#### [Supplied records]
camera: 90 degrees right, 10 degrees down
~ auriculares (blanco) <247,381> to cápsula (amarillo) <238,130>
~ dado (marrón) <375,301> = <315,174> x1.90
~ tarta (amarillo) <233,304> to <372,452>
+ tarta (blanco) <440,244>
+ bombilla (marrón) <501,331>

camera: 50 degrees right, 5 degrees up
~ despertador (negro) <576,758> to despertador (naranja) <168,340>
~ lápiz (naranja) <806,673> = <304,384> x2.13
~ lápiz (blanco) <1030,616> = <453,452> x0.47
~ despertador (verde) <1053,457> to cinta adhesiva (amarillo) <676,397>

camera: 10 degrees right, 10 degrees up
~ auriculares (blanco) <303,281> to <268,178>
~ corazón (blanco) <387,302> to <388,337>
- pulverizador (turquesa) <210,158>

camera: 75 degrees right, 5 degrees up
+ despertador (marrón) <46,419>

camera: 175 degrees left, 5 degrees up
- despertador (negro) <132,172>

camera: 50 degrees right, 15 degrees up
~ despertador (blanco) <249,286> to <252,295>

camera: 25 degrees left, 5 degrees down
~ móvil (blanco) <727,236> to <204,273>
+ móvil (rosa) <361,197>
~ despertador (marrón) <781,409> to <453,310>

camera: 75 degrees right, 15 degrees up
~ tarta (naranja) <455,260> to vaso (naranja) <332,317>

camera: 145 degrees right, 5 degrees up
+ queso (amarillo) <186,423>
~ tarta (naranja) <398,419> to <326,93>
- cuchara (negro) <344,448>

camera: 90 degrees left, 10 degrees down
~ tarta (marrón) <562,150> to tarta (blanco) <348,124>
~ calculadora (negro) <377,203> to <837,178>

#### [Aim of the task]
Beginning with the first line, transcribe the complete listing exactly.

#### [Exercise solution]
camera: 90 degrees right, 10 degrees down
~ auriculares (blanco) <247,381> to cápsula (amarillo) <238,130>
~ dado (marrón) <375,301> = <315,174> x1.90
~ tarta (amarillo) <233,304> to <372,452>
+ tarta (blanco) <440,244>
+ bombilla (marrón) <501,331>

camera: 50 degrees right, 5 degrees up
~ despertador (negro) <576,758> to despertador (naranja) <168,340>
~ lápiz (naranja) <806,673> = <304,384> x2.13
~ lápiz (blanco) <1030,616> = <453,452> x0.47
~ despertador (verde) <1053,457> to cinta adhesiva (amarillo) <676,397>

camera: 10 degrees right, 10 degrees up
~ auriculares (blanco) <303,281> to <268,178>
~ corazón (blanco) <387,302> to <388,337>
- pulverizador (turquesa) <210,158>

camera: 75 degrees right, 5 degrees up
+ despertador (marrón) <46,419>

camera: 175 degrees left, 5 degrees up
- despertador (negro) <132,172>

camera: 50 degrees right, 15 degrees up
~ despertador (blanco) <249,286> to <252,295>

camera: 25 degrees left, 5 degrees down
~ móvil (blanco) <727,236> to <204,273>
+ móvil (rosa) <361,197>
~ despertador (marrón) <781,409> to <453,310>

camera: 75 degrees right, 15 degrees up
~ tarta (naranja) <455,260> to vaso (naranja) <332,317>

camera: 145 degrees right, 5 degrees up
+ queso (amarillo) <186,423>
~ tarta (naranja) <398,419> to <326,93>
- cuchara (negro) <344,448>

camera: 90 degrees left, 10 degrees down
~ tarta (marrón) <562,150> to tarta (blanco) <348,124>
~ calculadora (negro) <377,203> to <837,178>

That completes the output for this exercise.